Records drawn from a dataset
==========

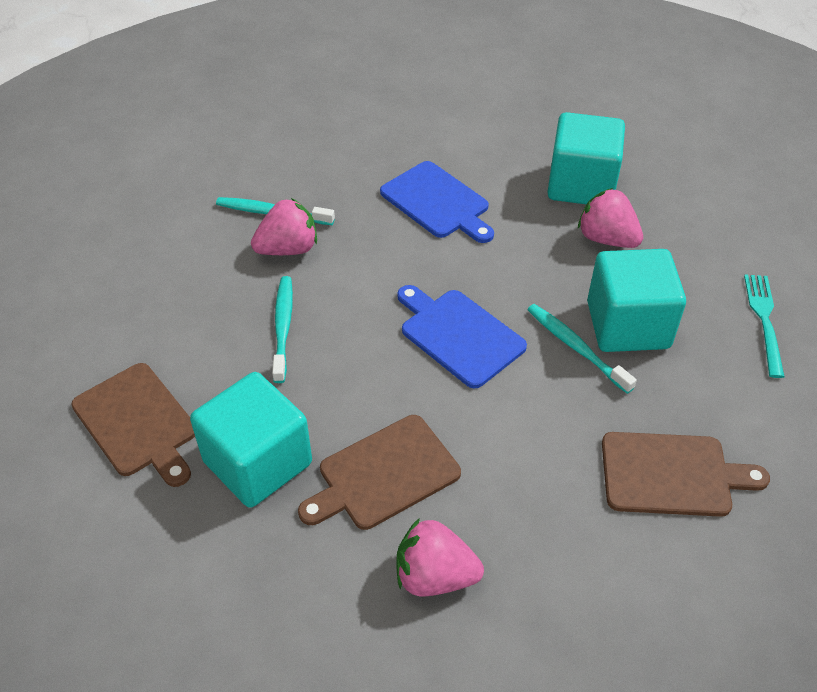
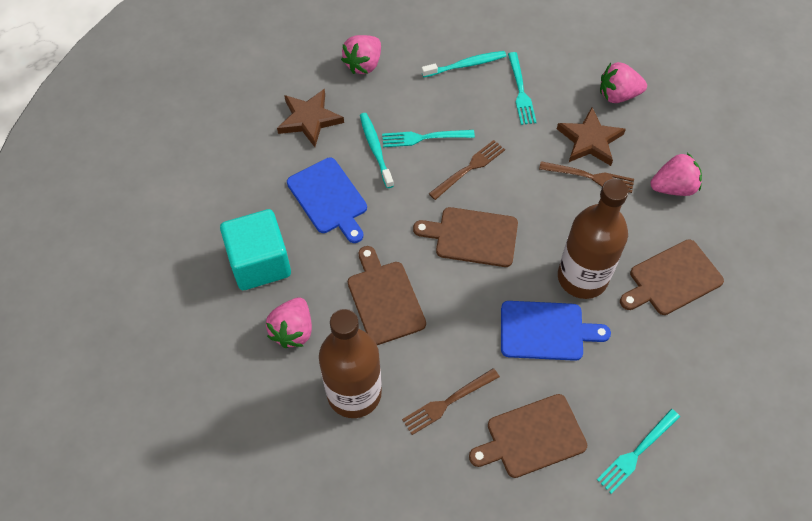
brown bottle: 0 -> 2
brown cutting board: 3 -> 4
brown fork: 0 -> 3
brown star: 0 -> 2
pink strawberry: 3 -> 4
turquoise cube: 3 -> 1
turquoise fork: 1 -> 3
turquoise toothbrush: 3 -> 2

==========

What is being asked: Return exactly the lines from the line bearing "pink strawberry: 3 -> 4" to the end of the records, inclusive of both; include no other lines.

Output below:
pink strawberry: 3 -> 4
turquoise cube: 3 -> 1
turquoise fork: 1 -> 3
turquoise toothbrush: 3 -> 2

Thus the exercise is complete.